* **What to do**
Will you give every entry again exactly as it stands?

* **Entries shown**

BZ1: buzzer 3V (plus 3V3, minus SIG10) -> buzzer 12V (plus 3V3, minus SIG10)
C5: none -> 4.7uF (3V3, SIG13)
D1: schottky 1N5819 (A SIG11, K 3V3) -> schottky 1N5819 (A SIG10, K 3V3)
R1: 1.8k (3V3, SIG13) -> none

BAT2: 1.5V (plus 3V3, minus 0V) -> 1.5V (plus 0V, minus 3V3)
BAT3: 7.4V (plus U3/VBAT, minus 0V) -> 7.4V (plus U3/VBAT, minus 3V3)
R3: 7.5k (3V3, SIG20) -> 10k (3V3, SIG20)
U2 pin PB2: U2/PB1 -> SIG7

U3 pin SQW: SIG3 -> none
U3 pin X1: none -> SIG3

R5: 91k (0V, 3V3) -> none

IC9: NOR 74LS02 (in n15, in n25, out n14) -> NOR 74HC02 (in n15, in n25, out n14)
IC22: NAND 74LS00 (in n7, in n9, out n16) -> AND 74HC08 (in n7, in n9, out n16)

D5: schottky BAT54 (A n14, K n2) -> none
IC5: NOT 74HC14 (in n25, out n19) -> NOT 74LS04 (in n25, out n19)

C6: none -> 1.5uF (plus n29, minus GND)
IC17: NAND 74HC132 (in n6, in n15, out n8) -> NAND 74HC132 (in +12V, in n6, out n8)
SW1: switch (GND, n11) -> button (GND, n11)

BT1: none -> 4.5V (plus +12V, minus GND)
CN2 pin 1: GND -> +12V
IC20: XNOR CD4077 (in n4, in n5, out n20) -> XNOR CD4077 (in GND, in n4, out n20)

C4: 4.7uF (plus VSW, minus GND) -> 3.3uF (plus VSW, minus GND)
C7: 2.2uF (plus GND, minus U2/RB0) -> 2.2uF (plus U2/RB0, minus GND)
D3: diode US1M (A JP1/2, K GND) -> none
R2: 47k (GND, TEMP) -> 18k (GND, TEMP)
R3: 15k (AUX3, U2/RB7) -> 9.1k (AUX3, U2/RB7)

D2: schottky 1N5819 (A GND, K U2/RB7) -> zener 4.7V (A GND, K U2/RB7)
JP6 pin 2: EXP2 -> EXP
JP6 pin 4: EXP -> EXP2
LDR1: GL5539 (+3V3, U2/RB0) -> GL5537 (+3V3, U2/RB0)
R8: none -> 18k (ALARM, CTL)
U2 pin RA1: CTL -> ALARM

* **Solution for this problem**
BZ1: buzzer 3V (plus 3V3, minus SIG10) -> buzzer 12V (plus 3V3, minus SIG10)
C5: none -> 4.7uF (3V3, SIG13)
D1: schottky 1N5819 (A SIG11, K 3V3) -> schottky 1N5819 (A SIG10, K 3V3)
R1: 1.8k (3V3, SIG13) -> none

BAT2: 1.5V (plus 3V3, minus 0V) -> 1.5V (plus 0V, minus 3V3)
BAT3: 7.4V (plus U3/VBAT, minus 0V) -> 7.4V (plus U3/VBAT, minus 3V3)
R3: 7.5k (3V3, SIG20) -> 10k (3V3, SIG20)
U2 pin PB2: U2/PB1 -> SIG7

U3 pin SQW: SIG3 -> none
U3 pin X1: none -> SIG3

R5: 91k (0V, 3V3) -> none

IC9: NOR 74LS02 (in n15, in n25, out n14) -> NOR 74HC02 (in n15, in n25, out n14)
IC22: NAND 74LS00 (in n7, in n9, out n16) -> AND 74HC08 (in n7, in n9, out n16)

D5: schottky BAT54 (A n14, K n2) -> none
IC5: NOT 74HC14 (in n25, out n19) -> NOT 74LS04 (in n25, out n19)

C6: none -> 1.5uF (plus n29, minus GND)
IC17: NAND 74HC132 (in n6, in n15, out n8) -> NAND 74HC132 (in +12V, in n6, out n8)
SW1: switch (GND, n11) -> button (GND, n11)

BT1: none -> 4.5V (plus +12V, minus GND)
CN2 pin 1: GND -> +12V
IC20: XNOR CD4077 (in n4, in n5, out n20) -> XNOR CD4077 (in GND, in n4, out n20)

C4: 4.7uF (plus VSW, minus GND) -> 3.3uF (plus VSW, minus GND)
C7: 2.2uF (plus GND, minus U2/RB0) -> 2.2uF (plus U2/RB0, minus GND)
D3: diode US1M (A JP1/2, K GND) -> none
R2: 47k (GND, TEMP) -> 18k (GND, TEMP)
R3: 15k (AUX3, U2/RB7) -> 9.1k (AUX3, U2/RB7)

D2: schottky 1N5819 (A GND, K U2/RB7) -> zener 4.7V (A GND, K U2/RB7)
JP6 pin 2: EXP2 -> EXP
JP6 pin 4: EXP -> EXP2
LDR1: GL5539 (+3V3, U2/RB0) -> GL5537 (+3V3, U2/RB0)
R8: none -> 18k (ALARM, CTL)
U2 pin RA1: CTL -> ALARM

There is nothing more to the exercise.